======== Entries supplied

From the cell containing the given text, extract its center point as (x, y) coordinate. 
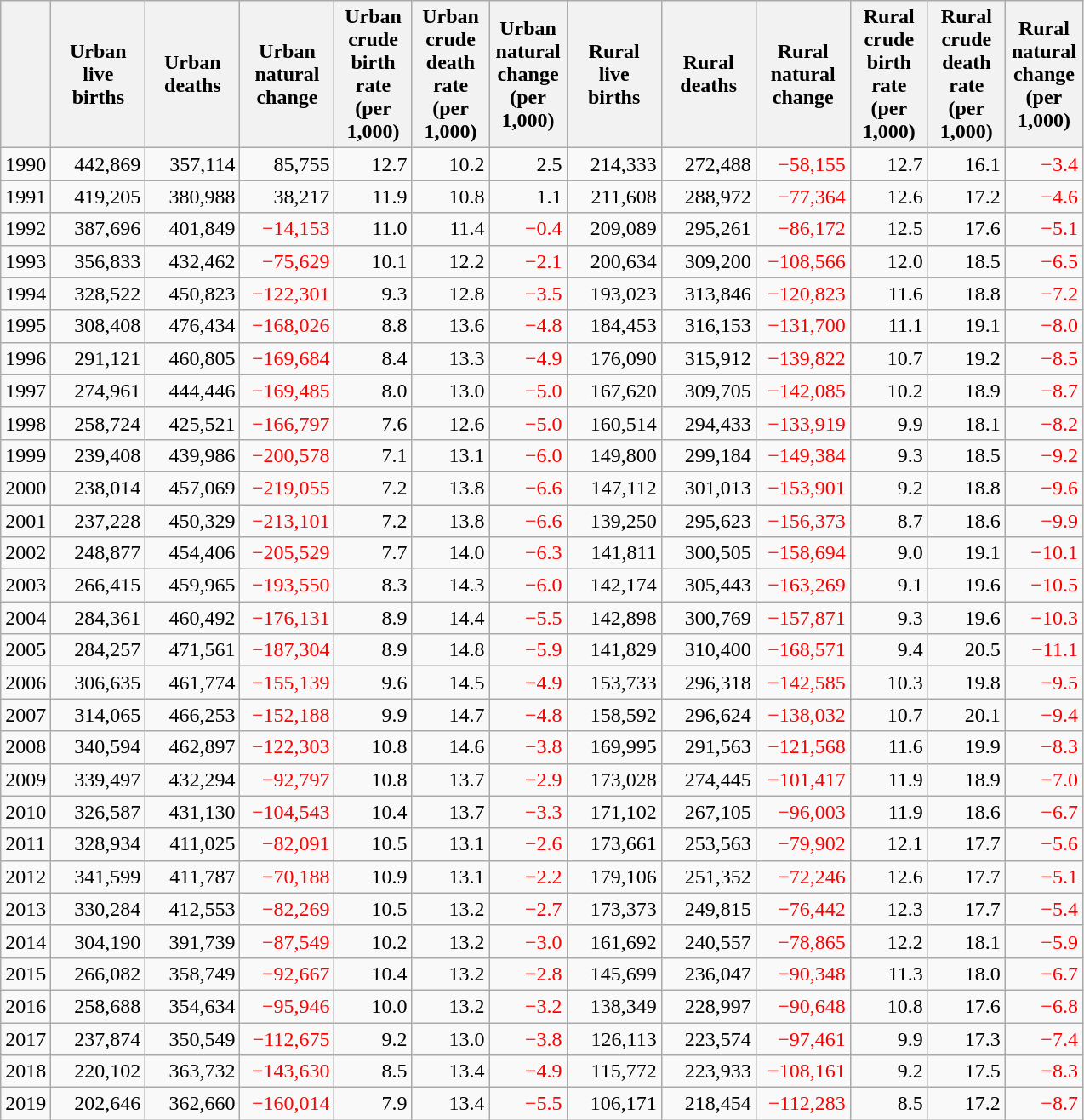
−3.5 (528, 294)
457,069 (192, 488)
12.1 (888, 844)
−142,585 (803, 682)
−3.3 (528, 812)
2009 (26, 779)
1994 (26, 294)
−5.4 (1043, 909)
161,692 (614, 941)
158,592 (614, 715)
−219,055 (288, 488)
10.0 (373, 1006)
2010 (26, 812)
Urban natural change (288, 75)
−2.2 (528, 876)
200,634 (614, 261)
−10.1 (1043, 553)
−10.3 (1043, 618)
−120,823 (803, 294)
218,454 (708, 1104)
291,121 (99, 358)
326,587 (99, 812)
340,594 (99, 747)
2013 (26, 909)
85,755 (288, 164)
142,174 (614, 585)
476,434 (192, 326)
2016 (26, 1006)
−149,384 (803, 455)
11.0 (373, 229)
309,705 (708, 391)
450,329 (192, 520)
−9.2 (1043, 455)
−131,700 (803, 326)
142,898 (614, 618)
296,318 (708, 682)
−82,269 (288, 909)
314,065 (99, 715)
−92,797 (288, 779)
237,228 (99, 520)
2005 (26, 650)
274,961 (99, 391)
1997 (26, 391)
193,023 (614, 294)
−163,269 (803, 585)
1.1 (528, 197)
309,200 (708, 261)
−169,684 (288, 358)
−2.7 (528, 909)
−2.8 (528, 973)
19.9 (967, 747)
11.3 (888, 973)
1996 (26, 358)
173,373 (614, 909)
176,090 (614, 358)
425,521 (192, 423)
−121,568 (803, 747)
−3.0 (528, 941)
145,699 (614, 973)
−78,865 (803, 941)
305,443 (708, 585)
−112,675 (288, 1039)
308,408 (99, 326)
239,408 (99, 455)
266,415 (99, 585)
−7.0 (1043, 779)
8.7 (888, 520)
2004 (26, 618)
2.5 (528, 164)
−101,417 (803, 779)
7.6 (373, 423)
−122,301 (288, 294)
−8.5 (1043, 358)
211,608 (614, 197)
−187,304 (288, 650)
2014 (26, 941)
228,997 (708, 1006)
1991 (26, 197)
139,250 (614, 520)
1999 (26, 455)
274,445 (708, 779)
141,829 (614, 650)
−7.4 (1043, 1039)
−155,139 (288, 682)
−6.3 (528, 553)
223,574 (708, 1039)
Rural deaths (708, 75)
439,986 (192, 455)
444,446 (192, 391)
220,102 (99, 1071)
1993 (26, 261)
380,988 (192, 197)
291,563 (708, 747)
−160,014 (288, 1104)
310,400 (708, 650)
357,114 (192, 164)
1998 (26, 423)
236,047 (708, 973)
202,646 (99, 1104)
471,561 (192, 650)
19.2 (967, 358)
Urban natural change (per 1,000) (528, 75)
238,014 (99, 488)
−10.5 (1043, 585)
432,294 (192, 779)
315,912 (708, 358)
442,869 (99, 164)
8.8 (373, 326)
299,184 (708, 455)
Rural crude birth rate (per 1,000) (888, 75)
288,972 (708, 197)
167,620 (614, 391)
−205,529 (288, 553)
Urban crude birth rate (per 1,000) (373, 75)
1995 (26, 326)
14.4 (451, 618)
466,253 (192, 715)
240,557 (708, 941)
12.3 (888, 909)
339,497 (99, 779)
13.3 (451, 358)
462,897 (192, 747)
179,106 (614, 876)
−104,543 (288, 812)
Rural live births (614, 75)
−6.8 (1043, 1006)
432,462 (192, 261)
−82,091 (288, 844)
−200,578 (288, 455)
284,257 (99, 650)
−77,364 (803, 197)
2002 (26, 553)
401,849 (192, 229)
−158,694 (803, 553)
7.1 (373, 455)
14.0 (451, 553)
300,505 (708, 553)
18.0 (967, 973)
−143,630 (288, 1071)
−9.5 (1043, 682)
169,995 (614, 747)
8.0 (373, 391)
−138,032 (803, 715)
209,089 (614, 229)
Rural crude death rate (per 1,000) (967, 75)
−169,485 (288, 391)
−166,797 (288, 423)
149,800 (614, 455)
Urban deaths (192, 75)
−11.1 (1043, 650)
237,874 (99, 1039)
Rural natural change (per 1,000) (1043, 75)
126,113 (614, 1039)
9.4 (888, 650)
350,549 (192, 1039)
−2.6 (528, 844)
−90,348 (803, 973)
−90,648 (803, 1006)
115,772 (614, 1071)
−122,303 (288, 747)
14.6 (451, 747)
−79,902 (803, 844)
173,028 (614, 779)
411,025 (192, 844)
2011 (26, 844)
−0.4 (528, 229)
460,805 (192, 358)
328,522 (99, 294)
38,217 (288, 197)
266,082 (99, 973)
Urban live births (99, 75)
313,846 (708, 294)
11.1 (888, 326)
−92,667 (288, 973)
−8.0 (1043, 326)
341,599 (99, 876)
−133,919 (803, 423)
461,774 (192, 682)
14.8 (451, 650)
−76,442 (803, 909)
−176,131 (288, 618)
358,749 (192, 973)
214,333 (614, 164)
−97,461 (803, 1039)
330,284 (99, 909)
223,933 (708, 1071)
184,453 (614, 326)
−108,566 (803, 261)
16.1 (967, 164)
−112,283 (803, 1104)
10.1 (373, 261)
363,732 (192, 1071)
−3.4 (1043, 164)
−6.5 (1043, 261)
−96,003 (803, 812)
2003 (26, 585)
300,769 (708, 618)
−139,822 (803, 358)
−2.1 (528, 261)
248,877 (99, 553)
258,688 (99, 1006)
173,661 (614, 844)
2000 (26, 488)
10.3 (888, 682)
−75,629 (288, 261)
−9.4 (1043, 715)
−4.6 (1043, 197)
450,823 (192, 294)
2007 (26, 715)
253,563 (708, 844)
−142,085 (803, 391)
251,352 (708, 876)
2019 (26, 1104)
419,205 (99, 197)
13.6 (451, 326)
138,349 (614, 1006)
20.1 (967, 715)
328,934 (99, 844)
2017 (26, 1039)
−157,871 (803, 618)
9.6 (373, 682)
295,623 (708, 520)
459,965 (192, 585)
−168,571 (803, 650)
7.9 (373, 1104)
296,624 (708, 715)
−153,901 (803, 488)
362,660 (192, 1104)
14.7 (451, 715)
8.3 (373, 585)
−9.6 (1043, 488)
−5.6 (1043, 844)
391,739 (192, 941)
17.5 (967, 1071)
387,696 (99, 229)
460,492 (192, 618)
−152,188 (288, 715)
−2.9 (528, 779)
14.5 (451, 682)
14.3 (451, 585)
−168,026 (288, 326)
356,833 (99, 261)
7.7 (373, 553)
2008 (26, 747)
304,190 (99, 941)
11.4 (451, 229)
−87,549 (288, 941)
354,634 (192, 1006)
258,724 (99, 423)
−193,550 (288, 585)
147,112 (614, 488)
2015 (26, 973)
20.5 (967, 650)
−213,101 (288, 520)
9.1 (888, 585)
Urban crude death rate (per 1,000) (451, 75)
411,787 (192, 876)
−108,161 (803, 1071)
431,130 (192, 812)
17.3 (967, 1039)
−14,153 (288, 229)
−95,946 (288, 1006)
8.4 (373, 358)
306,635 (99, 682)
−3.2 (528, 1006)
12.0 (888, 261)
2012 (26, 876)
9.0 (888, 553)
272,488 (708, 164)
−58,155 (803, 164)
−72,246 (803, 876)
316,153 (708, 326)
295,261 (708, 229)
412,553 (192, 909)
160,514 (614, 423)
153,733 (614, 682)
10.9 (373, 876)
2006 (26, 682)
−86,172 (803, 229)
−156,373 (803, 520)
Rural natural change (803, 75)
301,013 (708, 488)
454,406 (192, 553)
−9.9 (1043, 520)
106,171 (614, 1104)
141,811 (614, 553)
2018 (26, 1071)
12.8 (451, 294)
12.5 (888, 229)
19.8 (967, 682)
−8.2 (1043, 423)
1990 (26, 164)
1992 (26, 229)
284,361 (99, 618)
267,105 (708, 812)
−70,188 (288, 876)
294,433 (708, 423)
2001 (26, 520)
171,102 (614, 812)
−7.2 (1043, 294)
249,815 (708, 909)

================

What you should do: Count the lines in the listing above that contain the word "Rural", and reply with the number alone.

Solution: 6